[Content revision data]

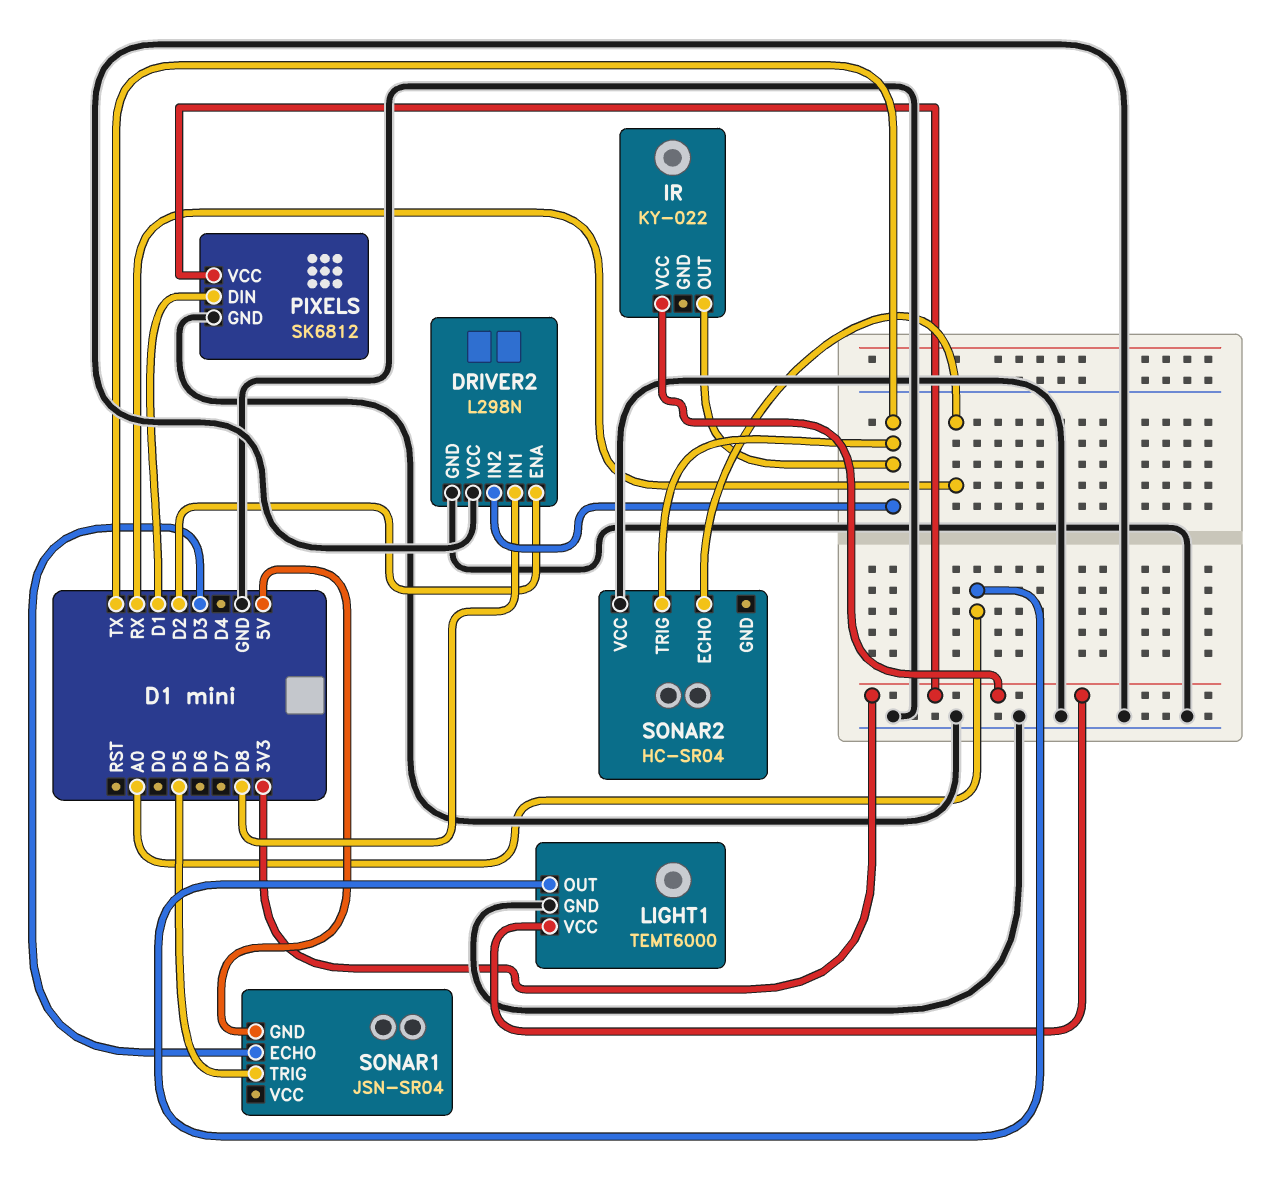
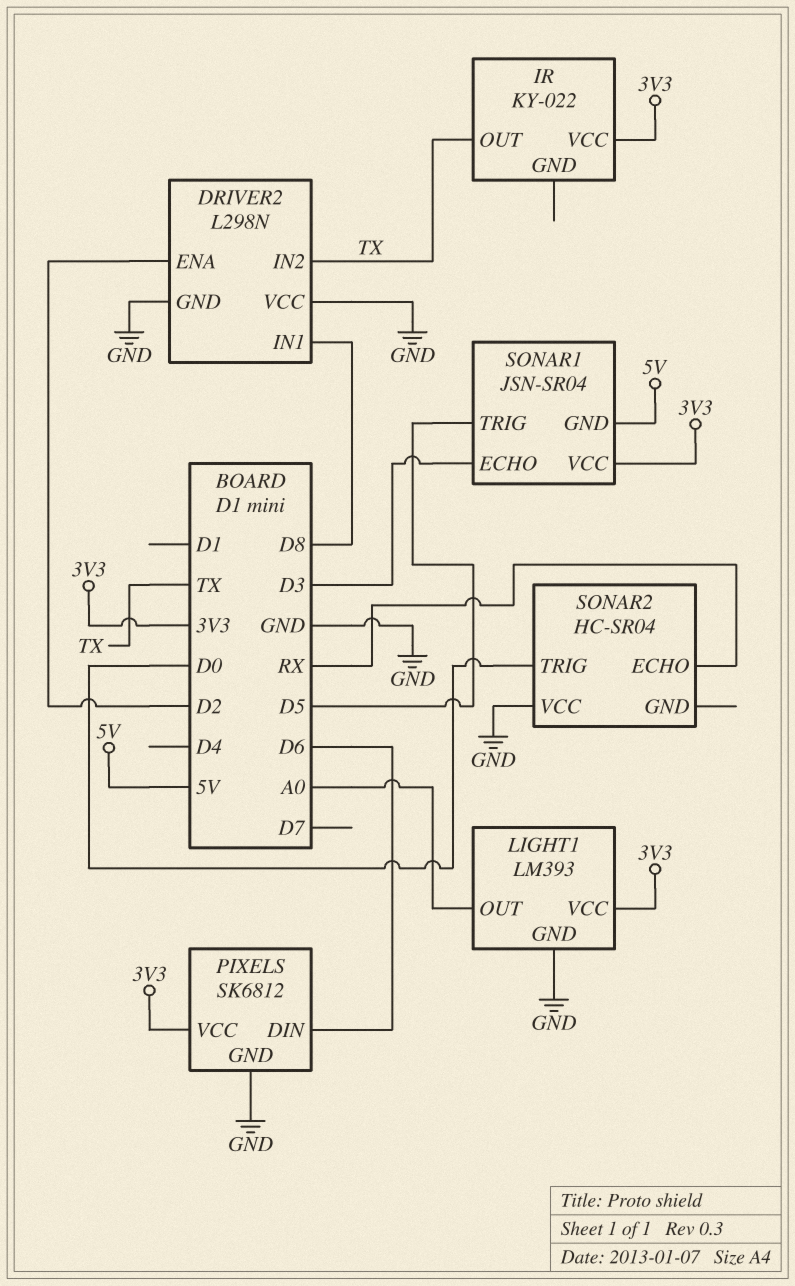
LIGHT1: TEMT6000 -> LM393
PIXELS pin DIN: D1 -> D6
SONAR1 pin VCC: none -> 3V3
SONAR2 pin TRIG: TX -> D0

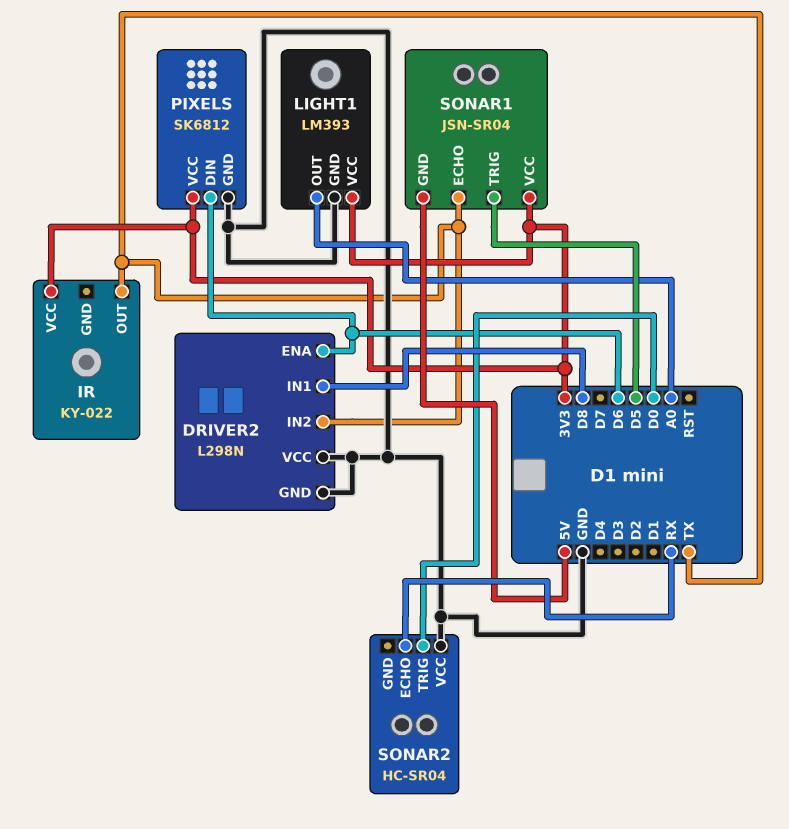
DRIVER2 pin ENA: D2 -> D6
SONAR1 pin ECHO: D3 -> TX

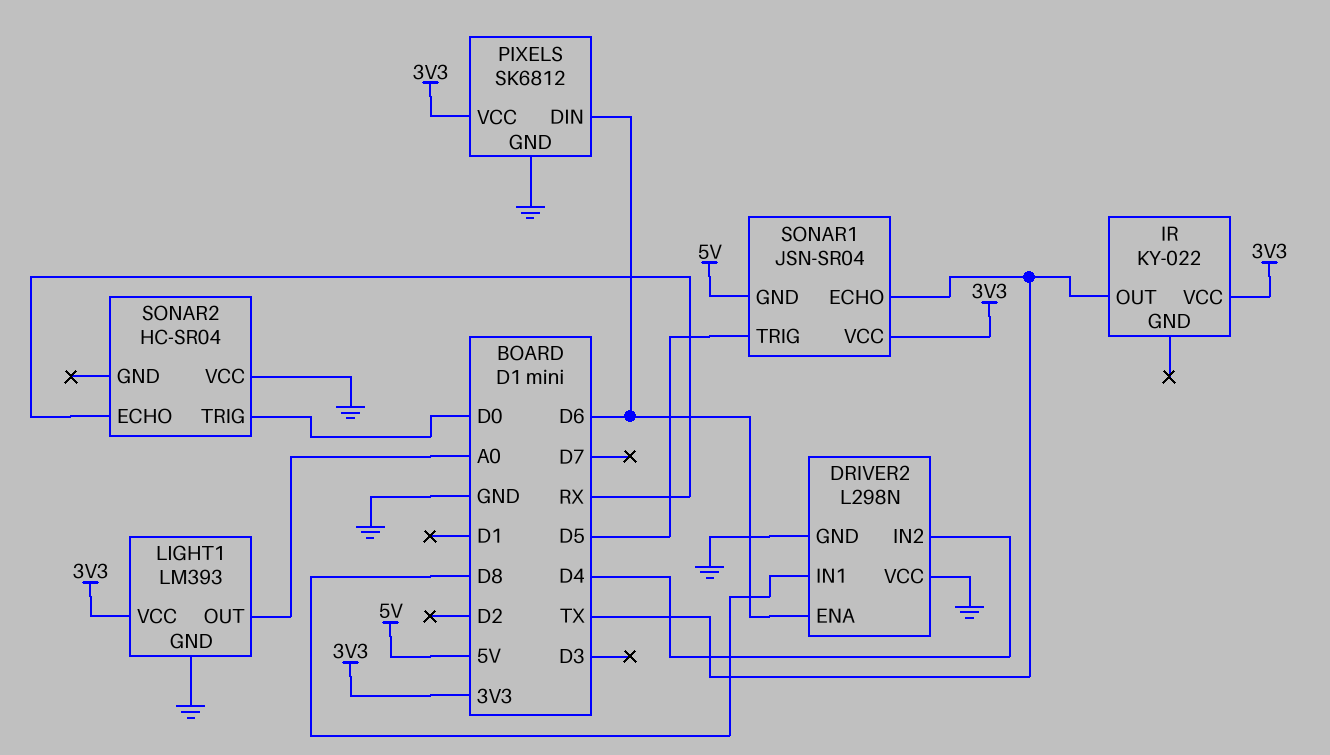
DRIVER2 pin IN2: TX -> D4

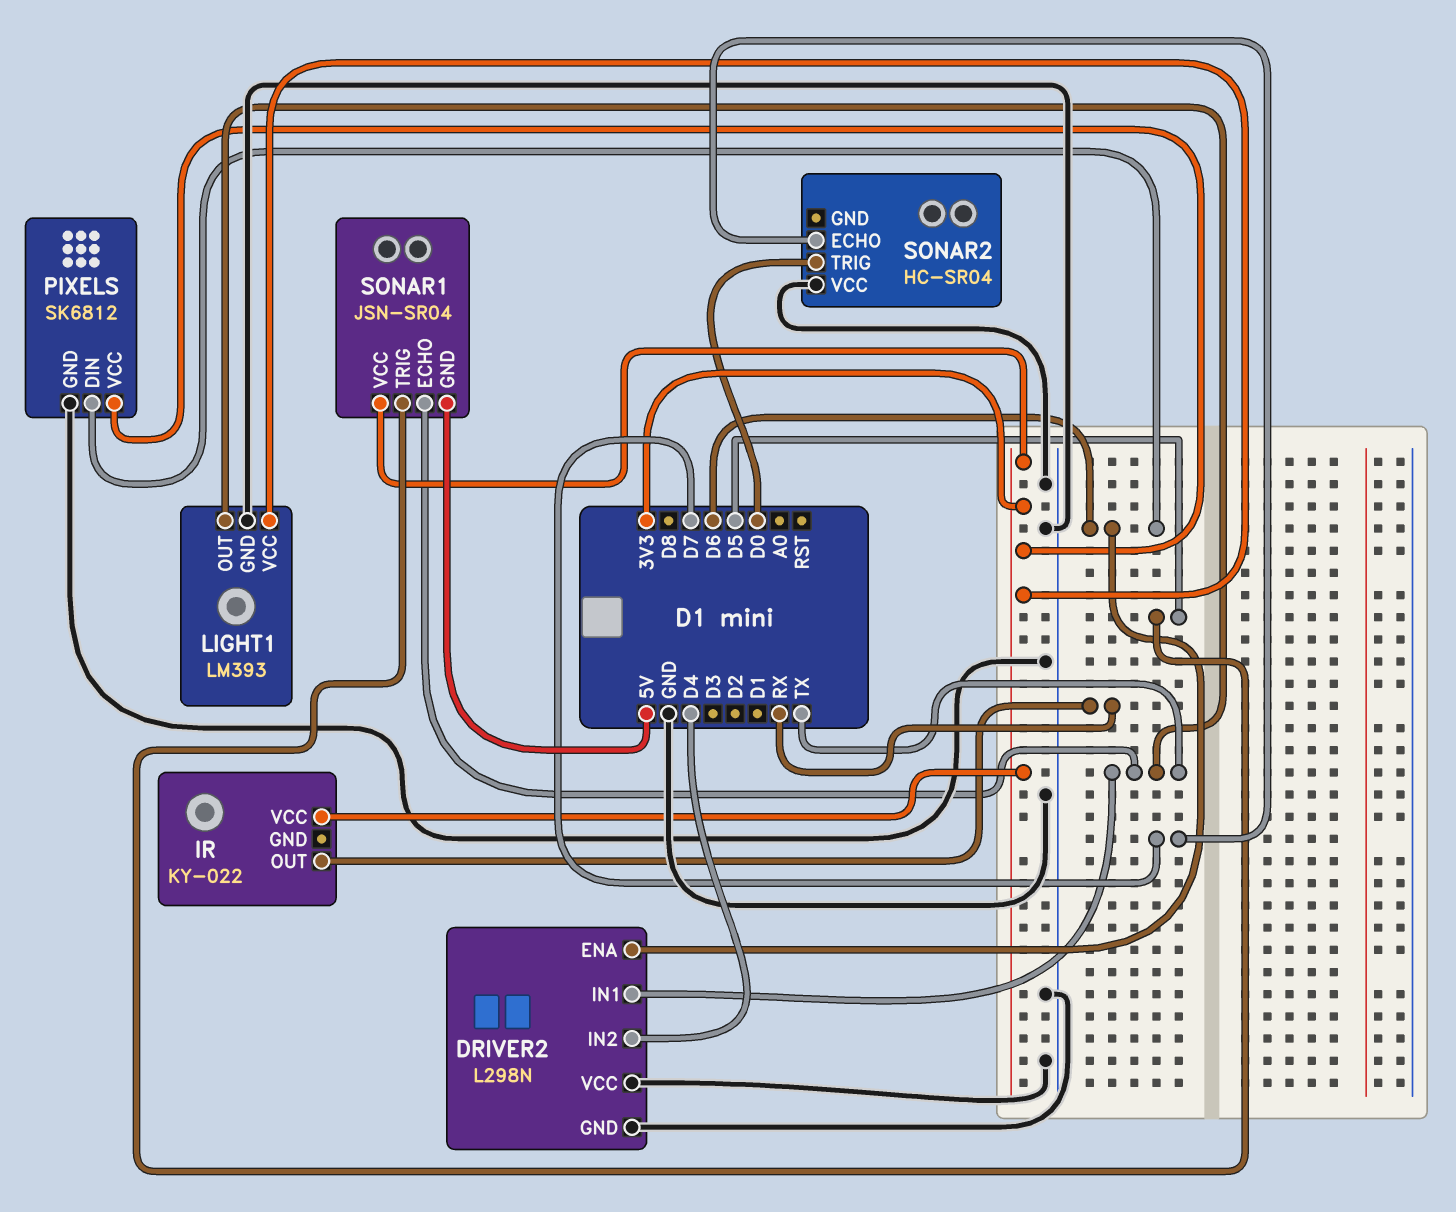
DRIVER2 pin IN1: D8 -> TX
IR pin OUT: TX -> RX
LIGHT1 pin OUT: A0 -> TX
SONAR2 pin ECHO: RX -> D7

» Exercise: Could you set down the records above word for word, without any of the pictures?

» Result of this task:
LIGHT1: TEMT6000 -> LM393
PIXELS pin DIN: D1 -> D6
SONAR1 pin VCC: none -> 3V3
SONAR2 pin TRIG: TX -> D0

DRIVER2 pin ENA: D2 -> D6
SONAR1 pin ECHO: D3 -> TX

DRIVER2 pin IN2: TX -> D4

DRIVER2 pin IN1: D8 -> TX
IR pin OUT: TX -> RX
LIGHT1 pin OUT: A0 -> TX
SONAR2 pin ECHO: RX -> D7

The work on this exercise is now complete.